WORK INSTRUCTION → Your answer should consist of the lines below that hold the word "pink".

SUPPLIED RECORDS →
--*--
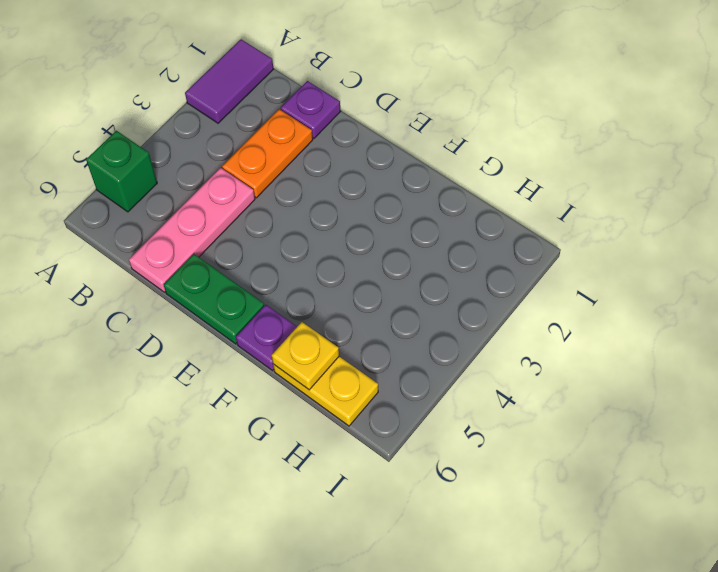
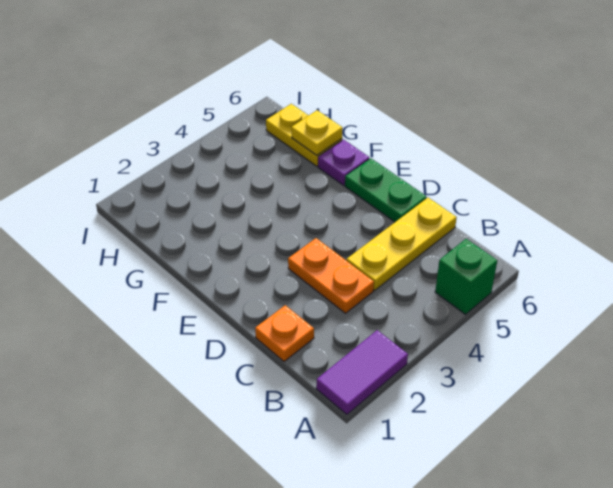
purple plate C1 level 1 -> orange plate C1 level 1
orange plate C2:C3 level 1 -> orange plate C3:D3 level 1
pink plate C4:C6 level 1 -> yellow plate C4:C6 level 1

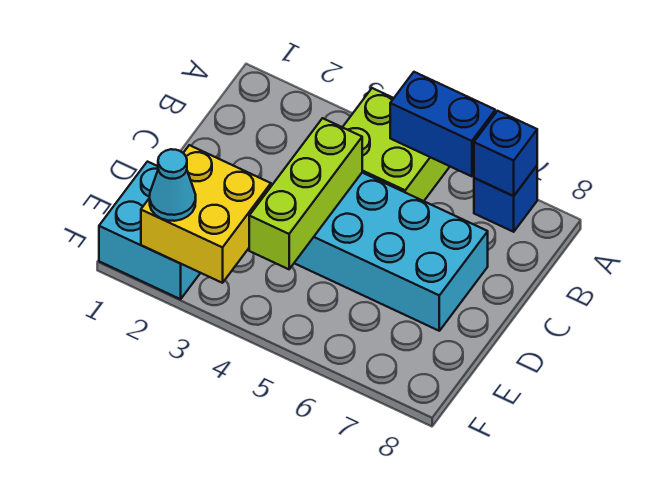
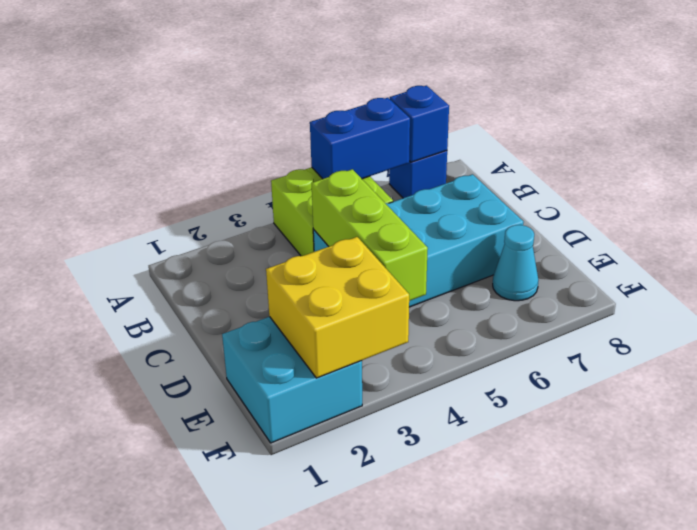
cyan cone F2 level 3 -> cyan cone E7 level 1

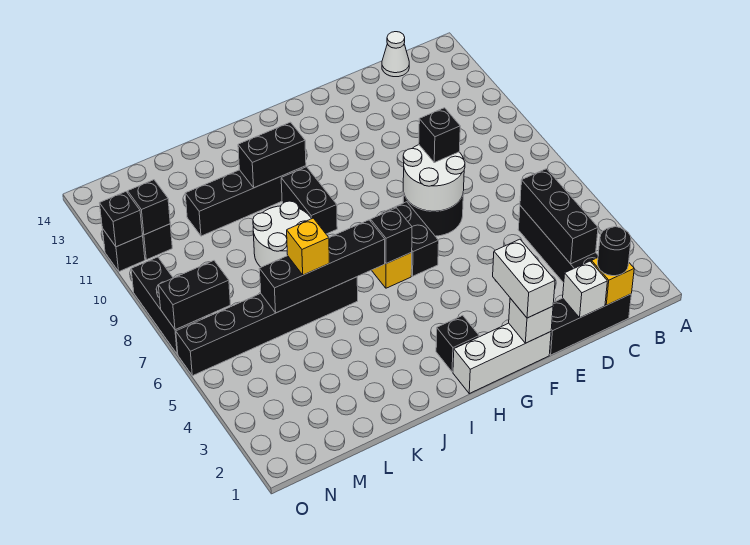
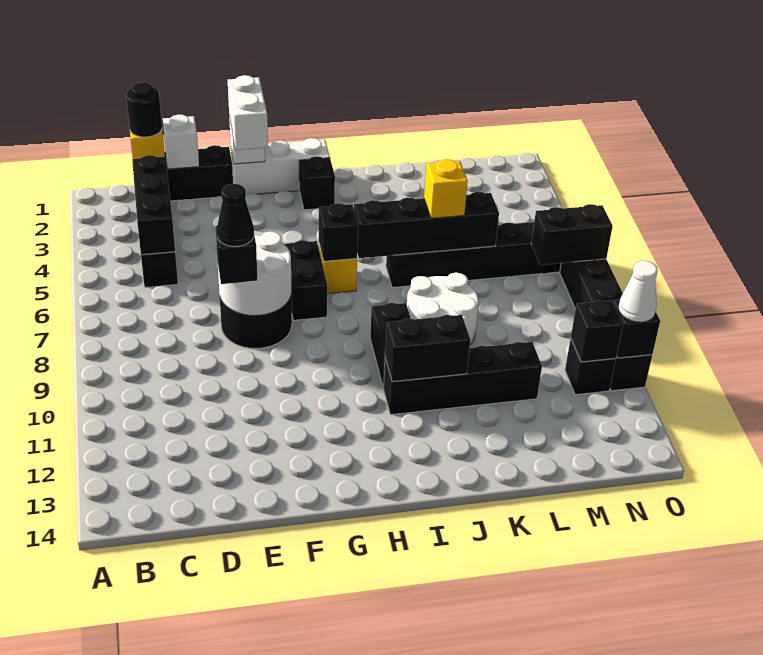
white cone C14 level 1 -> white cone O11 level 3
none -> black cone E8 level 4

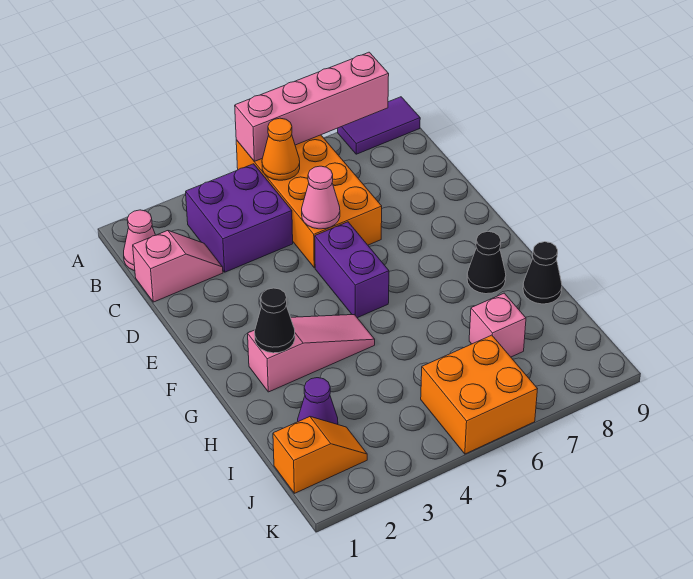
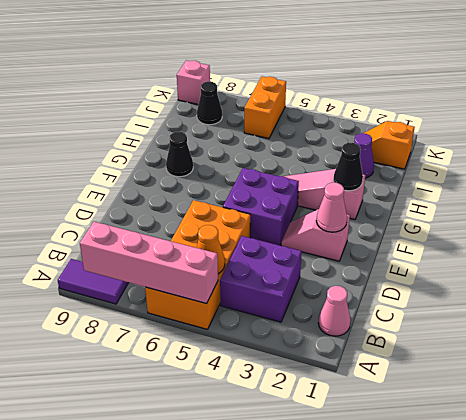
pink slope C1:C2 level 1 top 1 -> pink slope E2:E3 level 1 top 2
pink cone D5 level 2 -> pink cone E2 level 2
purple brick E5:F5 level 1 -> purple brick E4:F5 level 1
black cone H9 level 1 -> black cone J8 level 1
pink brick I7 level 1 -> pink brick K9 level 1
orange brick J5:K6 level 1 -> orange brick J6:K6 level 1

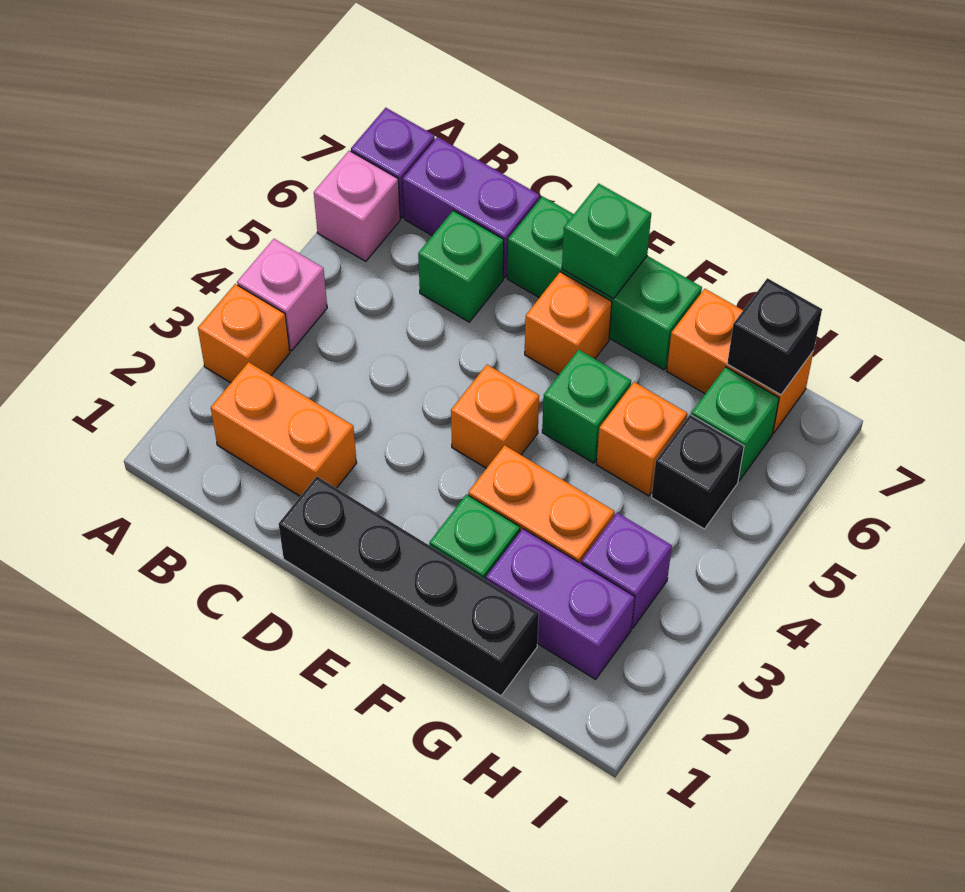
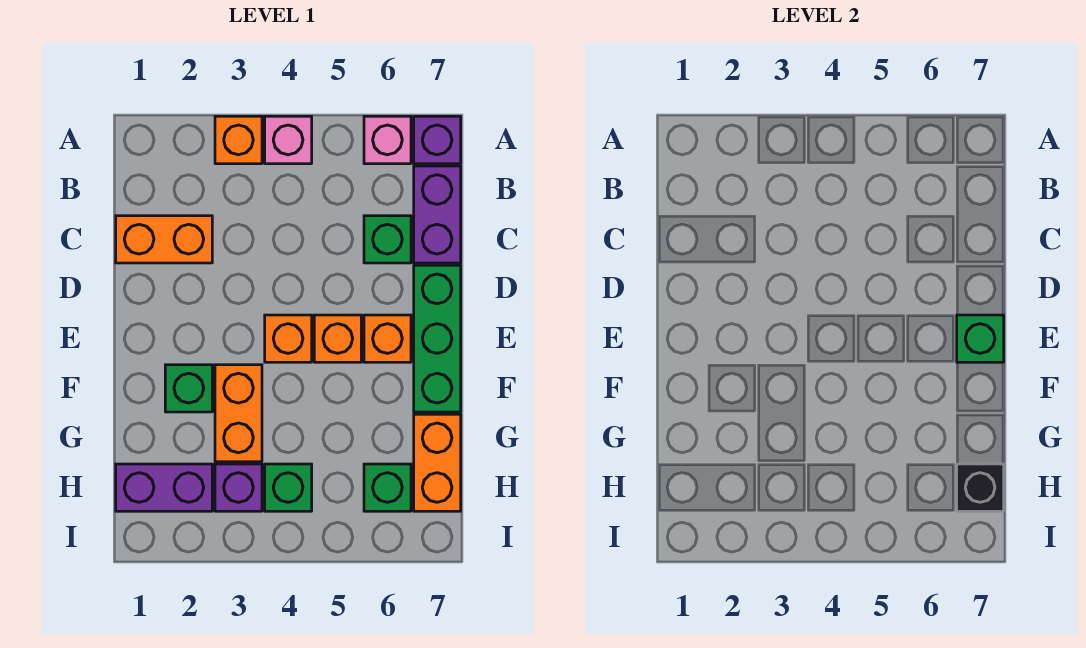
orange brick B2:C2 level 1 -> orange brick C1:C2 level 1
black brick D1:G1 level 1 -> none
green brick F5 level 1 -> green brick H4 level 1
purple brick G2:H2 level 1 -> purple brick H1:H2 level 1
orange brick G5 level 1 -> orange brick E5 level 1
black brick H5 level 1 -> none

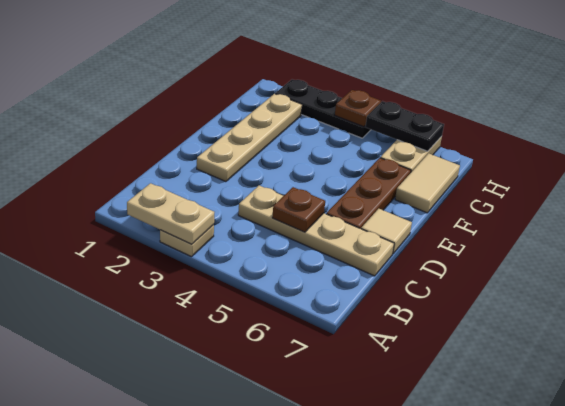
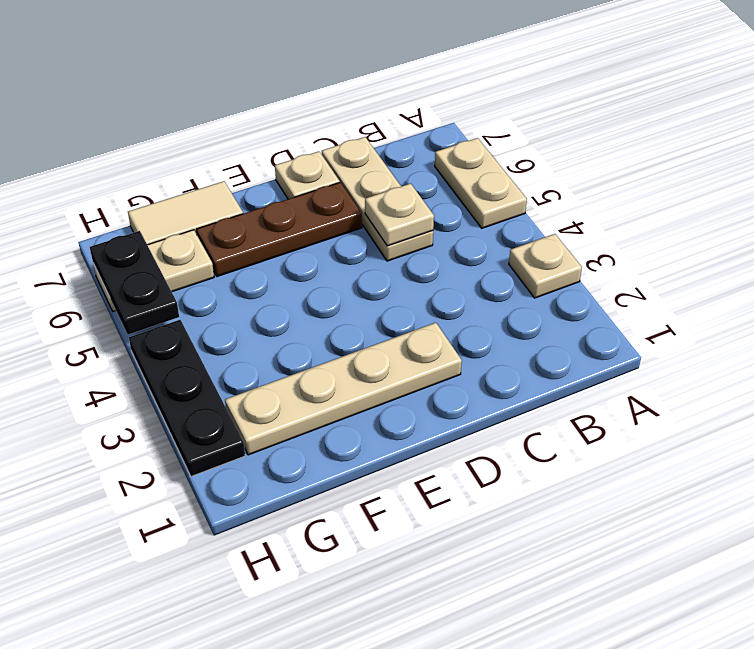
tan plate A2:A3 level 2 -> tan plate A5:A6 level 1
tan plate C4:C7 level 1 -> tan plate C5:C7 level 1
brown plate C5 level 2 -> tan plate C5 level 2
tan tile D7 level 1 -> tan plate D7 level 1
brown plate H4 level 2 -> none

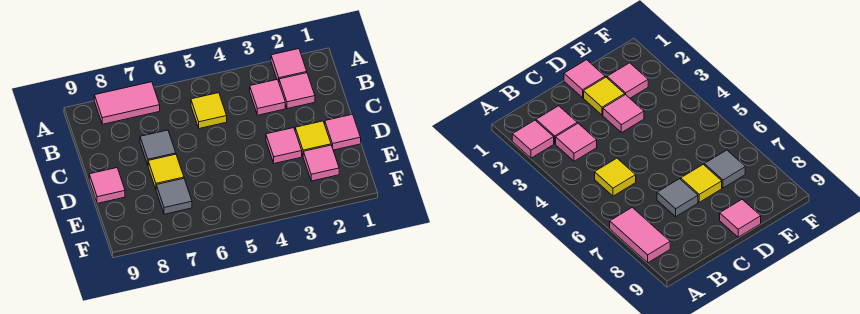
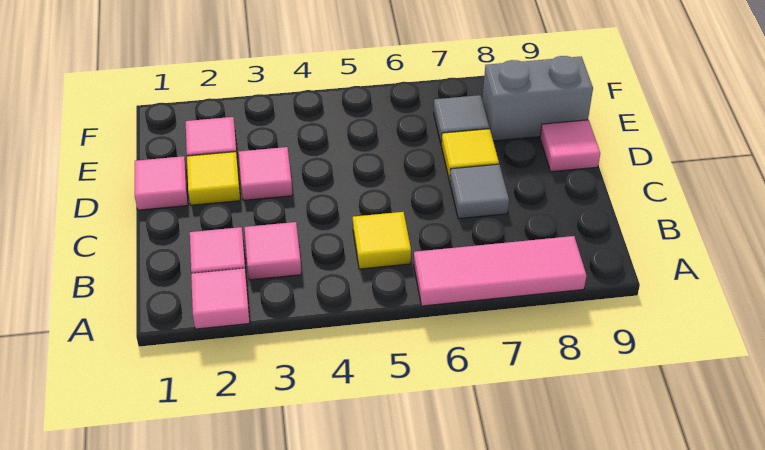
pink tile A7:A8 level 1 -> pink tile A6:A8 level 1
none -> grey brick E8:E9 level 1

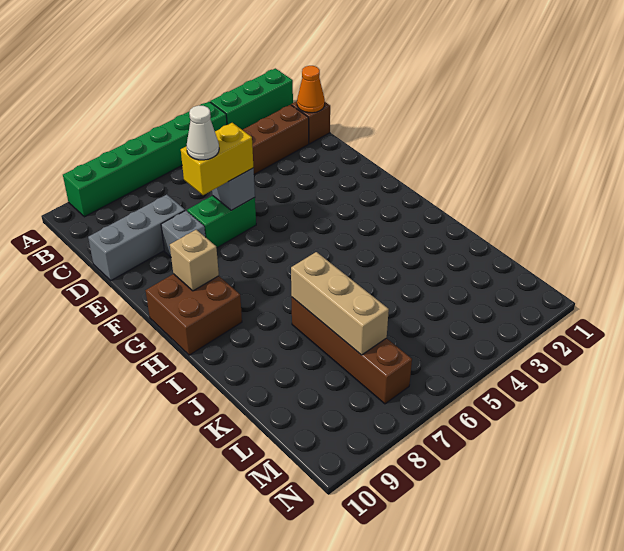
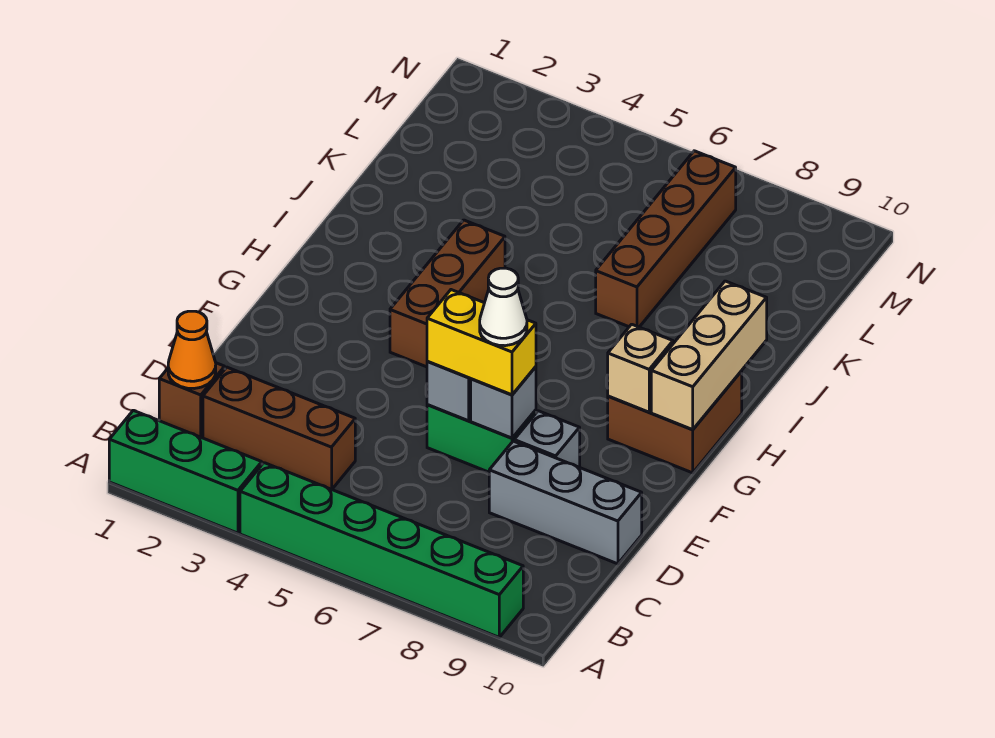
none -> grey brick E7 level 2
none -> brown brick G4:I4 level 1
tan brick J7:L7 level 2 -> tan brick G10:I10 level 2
--*--
SOLVED PROBLEM →
pink plate C4:C6 level 1 -> yellow plate C4:C6 level 1
pink slope C1:C2 level 1 top 1 -> pink slope E2:E3 level 1 top 2
pink cone D5 level 2 -> pink cone E2 level 2
pink brick I7 level 1 -> pink brick K9 level 1
pink tile A7:A8 level 1 -> pink tile A6:A8 level 1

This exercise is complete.